▶ [WHAT IS NEEDED]: Images do not belong in the copy. Set down all the entries exactly.

▶

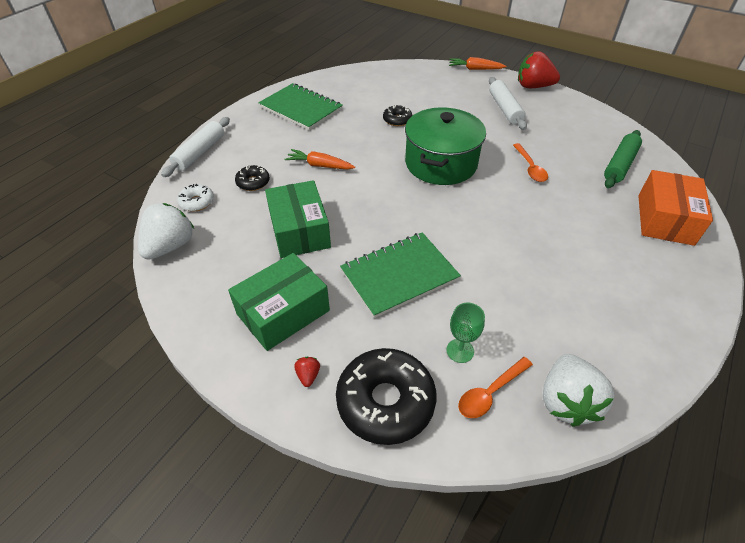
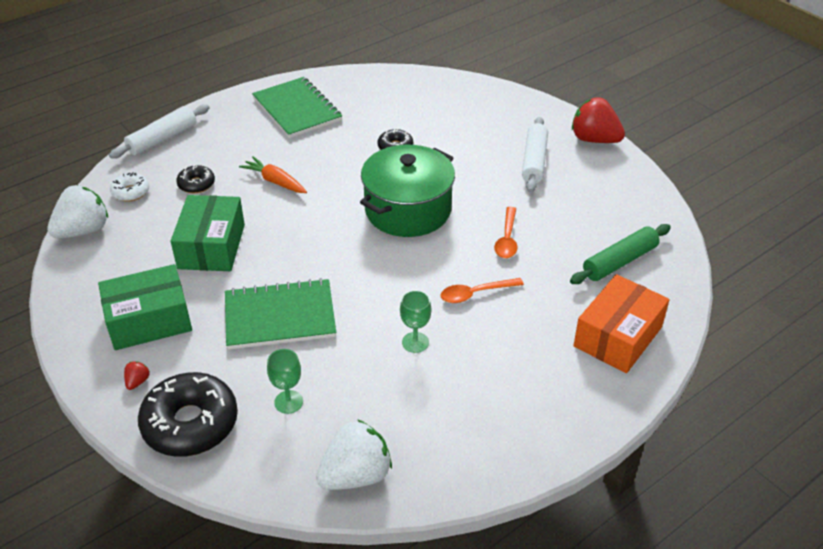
camera: 20 degrees right, 5 degrees down
(475, 69) = (538, 100): orange carrot -> none
(490, 392) = (290, 446): orange spoon -> orange spoon (475, 294)
(525, 266) = (415, 342): none -> green goblet
(566, 401) = (356, 475): white strawberry -> white strawberry turned 150 degrees counterclockwise

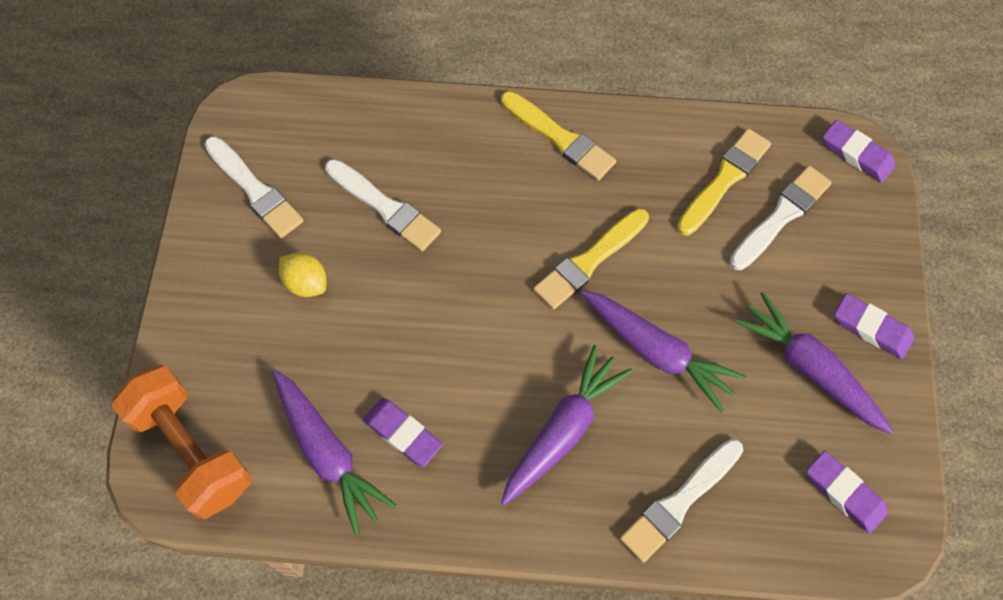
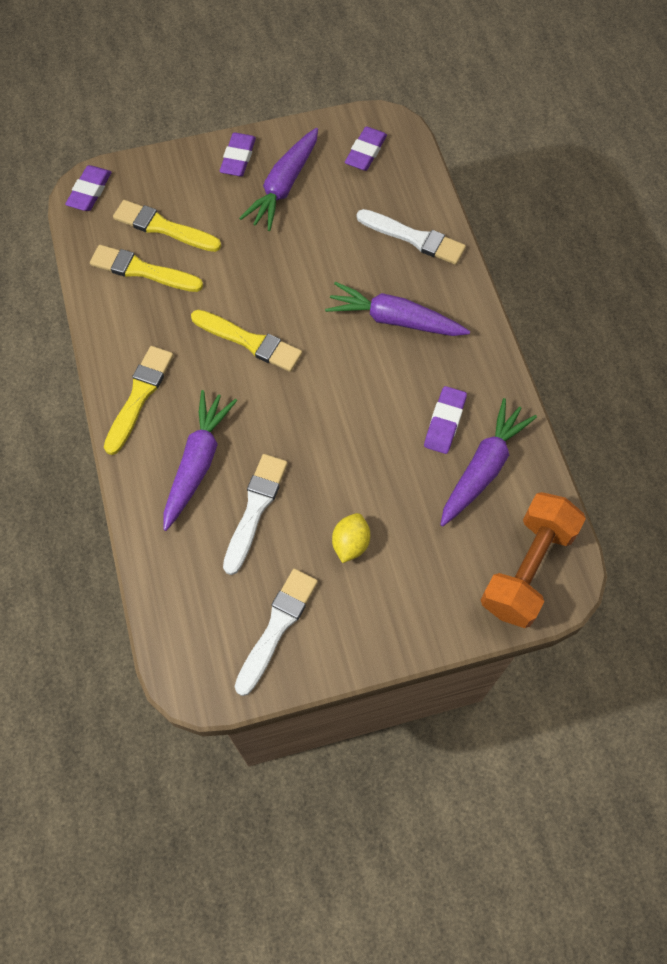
camera: 110 degrees left, 0 degrees up
(657, 352) = (308, 278): purple carrot -> purple carrot (197, 463)
(781, 216) = (163, 227): white brush -> yellow brush

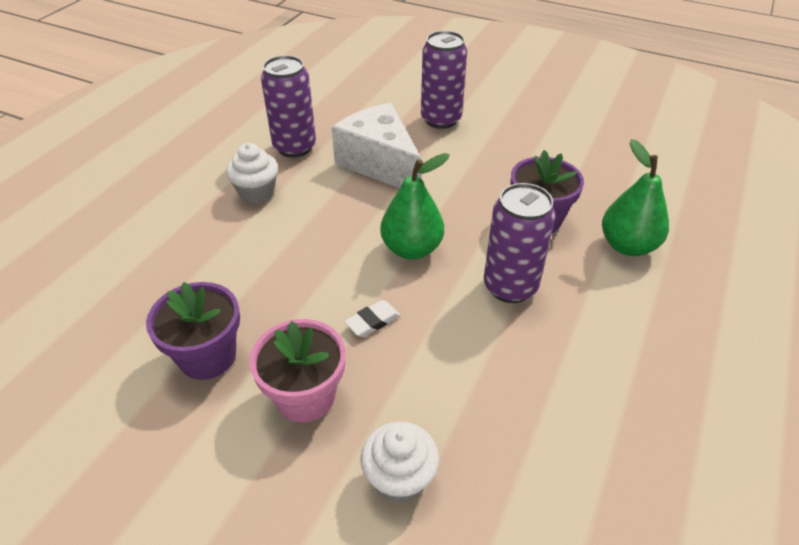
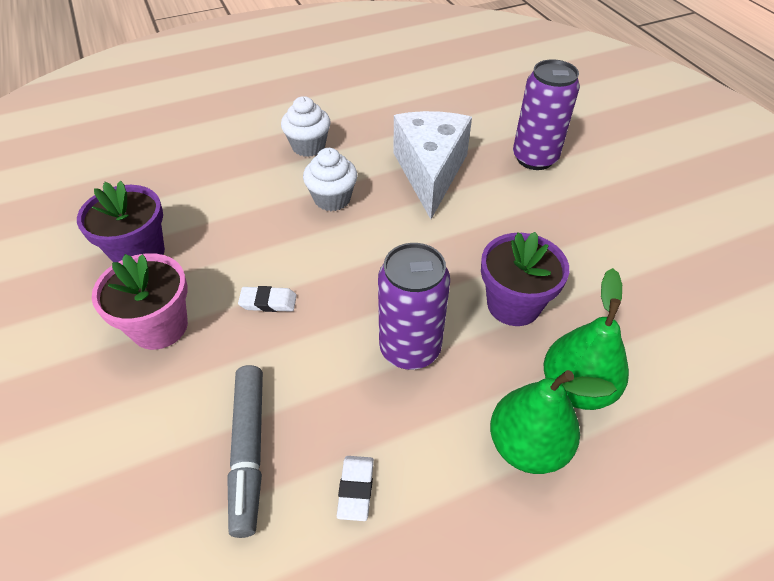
camera: 40 degrees right, 5 degrees up
(294, 147) = (378, 122): purple can -> none
(399, 478) = (143, 437): white cupcake -> white cupcake (332, 199)
(412, 249) = (368, 261): green pear -> green pear (527, 446)
(488, 425) = (249, 451): none -> grey marker
(583, 393) = (356, 489): none -> white eraser

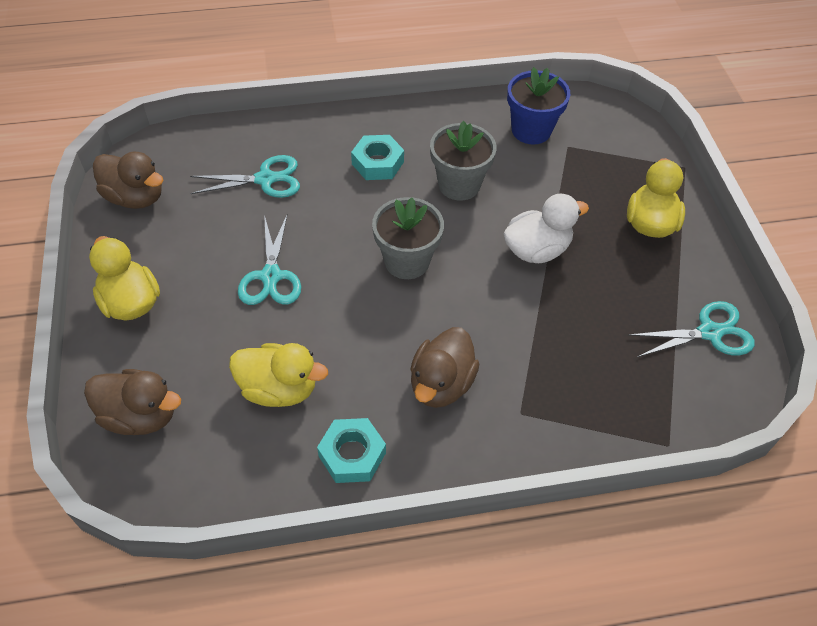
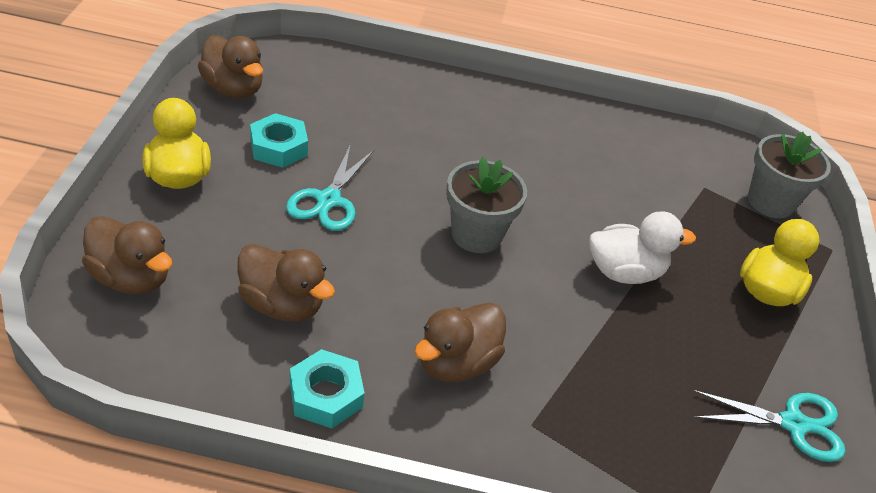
camera: 15 degrees right, 10 degrees down
(265, 179) = (368, 114): turquoise scissors -> none
(279, 389) = (282, 304): yellow duck -> brown duck
(377, 163) = (490, 137): turquoise nut -> turquoise nut (279, 147)
(459, 185) = (567, 184): grey flower pot -> grey flower pot (770, 202)
(531, 130) = (670, 160): blue flower pot -> none

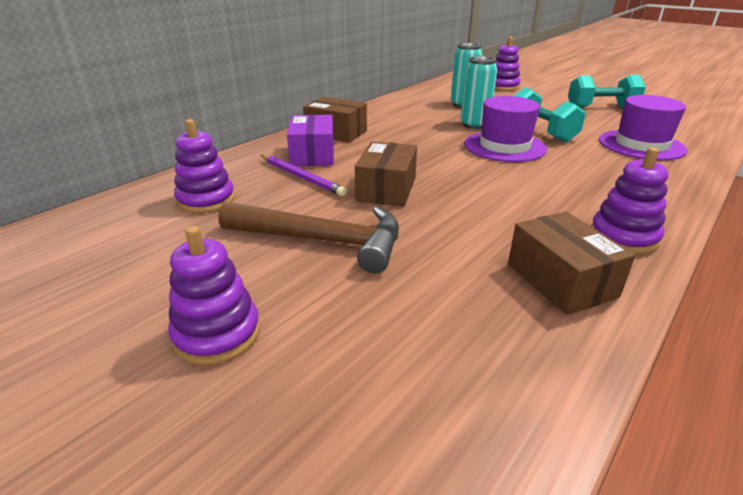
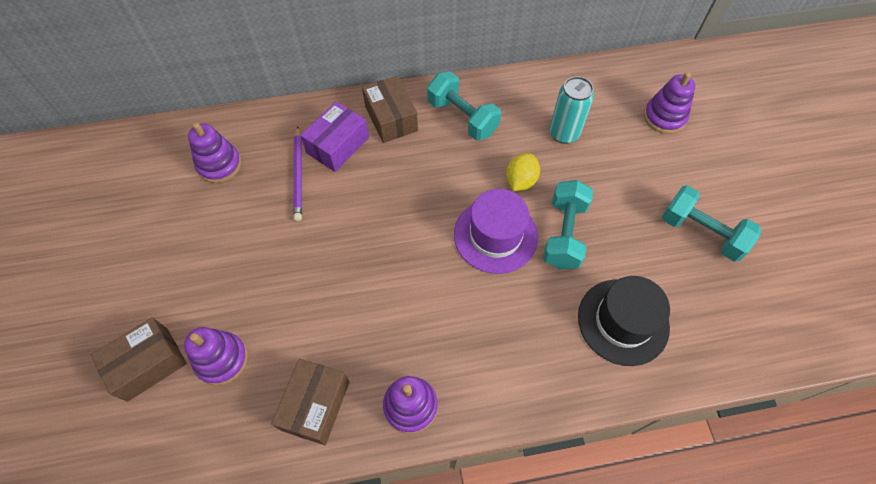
camera: 40 degrees right, 30 degrees up
(217, 334) = (124, 303): purple stacking toy -> purple stacking toy (222, 359)
(323, 241) = (238, 263): brown hammer -> none
(386, 189) = (333, 232): brown box -> brown box (148, 364)
(388, 118) = (462, 117): none -> turquoise dumbbell
(474, 125) = (520, 181): turquoise can -> yellow lemon
(641, 145) = (623, 321): purple hat -> black hat

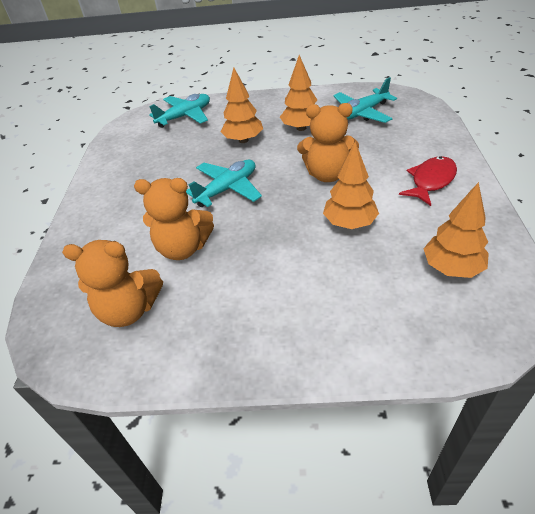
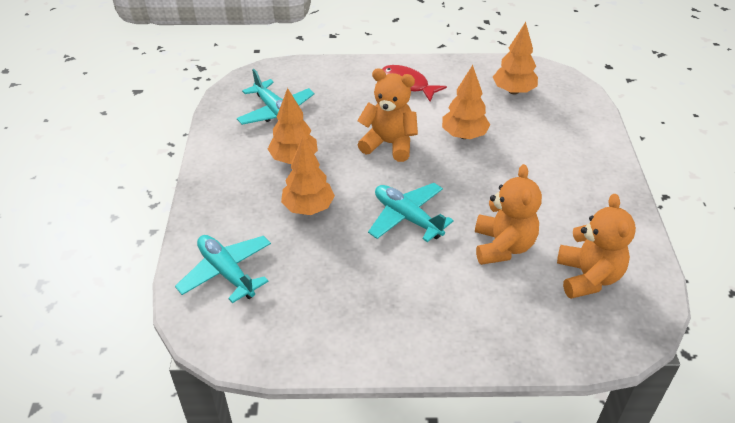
camera: 95 degrees left, 0 degrees up
(327, 174) = (389, 144): orange teddy bear -> orange teddy bear turned 75 degrees counterclockwise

◀

▶ [EXERCISE SOLUTION]:
camera: 20 degrees right, 5 degrees down
(475, 69) = (538, 100): orange carrot -> none
(490, 392) = (290, 446): orange spoon -> orange spoon (475, 294)
(525, 266) = (415, 342): none -> green goblet
(566, 401) = (356, 475): white strawberry -> white strawberry turned 150 degrees counterclockwise

camera: 110 degrees left, 0 degrees up
(657, 352) = (308, 278): purple carrot -> purple carrot (197, 463)
(781, 216) = (163, 227): white brush -> yellow brush

camera: 40 degrees right, 5 degrees up
(294, 147) = (378, 122): purple can -> none
(399, 478) = (143, 437): white cupcake -> white cupcake (332, 199)
(412, 249) = (368, 261): green pear -> green pear (527, 446)
(488, 425) = (249, 451): none -> grey marker
(583, 393) = (356, 489): none -> white eraser

camera: 15 degrees right, 10 degrees down
(265, 179) = (368, 114): turquoise scissors -> none
(279, 389) = (282, 304): yellow duck -> brown duck
(377, 163) = (490, 137): turquoise nut -> turquoise nut (279, 147)
(459, 185) = (567, 184): grey flower pot -> grey flower pot (770, 202)
(531, 130) = (670, 160): blue flower pot -> none

camera: 40 degrees right, 30 degrees up
(217, 334) = (124, 303): purple stacking toy -> purple stacking toy (222, 359)
(323, 241) = (238, 263): brown hammer -> none
(386, 189) = (333, 232): brown box -> brown box (148, 364)
(388, 118) = (462, 117): none -> turquoise dumbbell
(474, 125) = (520, 181): turquoise can -> yellow lemon
(641, 145) = (623, 321): purple hat -> black hat

camera: 95 degrees left, 0 degrees up
(327, 174) = (389, 144): orange teddy bear -> orange teddy bear turned 75 degrees counterclockwise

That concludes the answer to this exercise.